> _REQUIRED ACTION_
Copying nothing before it, reproduce the line that holds "U201 pin MCLR: none -> VDD" and every line after it in the data, exactly.

Revision tracking records:
◇ ◇ ◇ ◇
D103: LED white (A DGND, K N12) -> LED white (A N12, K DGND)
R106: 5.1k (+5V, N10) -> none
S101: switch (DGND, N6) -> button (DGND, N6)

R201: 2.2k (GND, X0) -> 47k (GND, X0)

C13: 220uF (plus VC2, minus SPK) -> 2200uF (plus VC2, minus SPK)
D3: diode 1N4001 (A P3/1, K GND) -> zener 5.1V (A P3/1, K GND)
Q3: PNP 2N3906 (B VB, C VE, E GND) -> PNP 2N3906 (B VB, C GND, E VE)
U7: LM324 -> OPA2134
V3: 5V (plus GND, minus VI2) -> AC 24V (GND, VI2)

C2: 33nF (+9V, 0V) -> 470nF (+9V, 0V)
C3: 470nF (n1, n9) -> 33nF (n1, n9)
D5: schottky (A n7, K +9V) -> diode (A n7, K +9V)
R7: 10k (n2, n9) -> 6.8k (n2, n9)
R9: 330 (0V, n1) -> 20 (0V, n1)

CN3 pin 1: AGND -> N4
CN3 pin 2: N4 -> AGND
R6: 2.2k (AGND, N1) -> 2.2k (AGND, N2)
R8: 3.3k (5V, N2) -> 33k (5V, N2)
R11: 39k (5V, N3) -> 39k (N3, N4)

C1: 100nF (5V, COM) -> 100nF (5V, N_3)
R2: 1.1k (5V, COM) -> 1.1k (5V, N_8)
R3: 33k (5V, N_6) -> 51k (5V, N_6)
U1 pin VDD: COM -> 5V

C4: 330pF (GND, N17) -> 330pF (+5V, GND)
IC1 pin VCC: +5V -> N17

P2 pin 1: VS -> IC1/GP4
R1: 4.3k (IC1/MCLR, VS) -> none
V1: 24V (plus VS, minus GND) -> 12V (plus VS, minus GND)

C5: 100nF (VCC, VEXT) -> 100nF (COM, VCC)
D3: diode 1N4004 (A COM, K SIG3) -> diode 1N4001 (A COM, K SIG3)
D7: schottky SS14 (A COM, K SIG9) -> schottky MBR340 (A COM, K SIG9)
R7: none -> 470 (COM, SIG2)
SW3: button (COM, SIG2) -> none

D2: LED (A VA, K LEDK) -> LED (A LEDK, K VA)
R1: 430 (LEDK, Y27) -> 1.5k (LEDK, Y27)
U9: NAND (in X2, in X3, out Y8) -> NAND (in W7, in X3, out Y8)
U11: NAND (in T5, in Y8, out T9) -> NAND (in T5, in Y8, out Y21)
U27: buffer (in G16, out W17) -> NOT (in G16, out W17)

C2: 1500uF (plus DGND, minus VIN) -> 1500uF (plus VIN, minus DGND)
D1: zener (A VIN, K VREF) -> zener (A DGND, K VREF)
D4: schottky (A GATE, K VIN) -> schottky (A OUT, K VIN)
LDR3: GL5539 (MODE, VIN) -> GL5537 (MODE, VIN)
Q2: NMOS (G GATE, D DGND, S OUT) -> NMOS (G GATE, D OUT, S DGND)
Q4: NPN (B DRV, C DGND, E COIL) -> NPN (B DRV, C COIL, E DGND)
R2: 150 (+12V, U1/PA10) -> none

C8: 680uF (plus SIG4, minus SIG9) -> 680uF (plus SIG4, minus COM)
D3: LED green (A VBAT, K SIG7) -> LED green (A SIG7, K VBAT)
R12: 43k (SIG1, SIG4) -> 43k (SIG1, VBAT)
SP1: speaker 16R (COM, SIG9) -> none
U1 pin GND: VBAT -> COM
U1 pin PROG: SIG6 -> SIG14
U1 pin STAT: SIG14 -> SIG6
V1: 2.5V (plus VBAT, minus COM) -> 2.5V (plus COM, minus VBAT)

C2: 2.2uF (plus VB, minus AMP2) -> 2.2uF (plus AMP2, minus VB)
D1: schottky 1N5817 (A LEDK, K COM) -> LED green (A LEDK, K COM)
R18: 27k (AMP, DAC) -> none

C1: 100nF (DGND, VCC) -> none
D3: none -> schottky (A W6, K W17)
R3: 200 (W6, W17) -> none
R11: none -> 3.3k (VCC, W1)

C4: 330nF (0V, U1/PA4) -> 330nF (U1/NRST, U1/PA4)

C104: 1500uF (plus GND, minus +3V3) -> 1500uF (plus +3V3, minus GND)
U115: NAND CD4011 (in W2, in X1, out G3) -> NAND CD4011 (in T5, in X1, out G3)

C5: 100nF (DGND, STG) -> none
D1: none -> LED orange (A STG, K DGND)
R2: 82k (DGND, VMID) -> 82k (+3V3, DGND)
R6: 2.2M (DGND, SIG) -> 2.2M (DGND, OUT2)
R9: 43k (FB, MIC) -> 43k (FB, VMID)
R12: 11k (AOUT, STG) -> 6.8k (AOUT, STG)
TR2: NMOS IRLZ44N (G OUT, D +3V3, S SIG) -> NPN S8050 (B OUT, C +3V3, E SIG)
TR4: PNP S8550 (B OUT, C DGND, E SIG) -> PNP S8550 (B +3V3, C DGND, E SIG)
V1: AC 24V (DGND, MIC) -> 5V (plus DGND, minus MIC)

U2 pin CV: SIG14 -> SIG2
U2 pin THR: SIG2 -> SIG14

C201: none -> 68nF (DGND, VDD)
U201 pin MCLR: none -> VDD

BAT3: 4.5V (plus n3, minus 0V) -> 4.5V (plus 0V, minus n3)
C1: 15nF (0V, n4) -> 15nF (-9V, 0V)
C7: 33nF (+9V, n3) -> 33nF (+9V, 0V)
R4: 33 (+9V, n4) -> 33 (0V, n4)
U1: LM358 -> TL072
◇ ◇ ◇ ◇
> _SOLVED PROBLEM_
U201 pin MCLR: none -> VDD

BAT3: 4.5V (plus n3, minus 0V) -> 4.5V (plus 0V, minus n3)
C1: 15nF (0V, n4) -> 15nF (-9V, 0V)
C7: 33nF (+9V, n3) -> 33nF (+9V, 0V)
R4: 33 (+9V, n4) -> 33 (0V, n4)
U1: LM358 -> TL072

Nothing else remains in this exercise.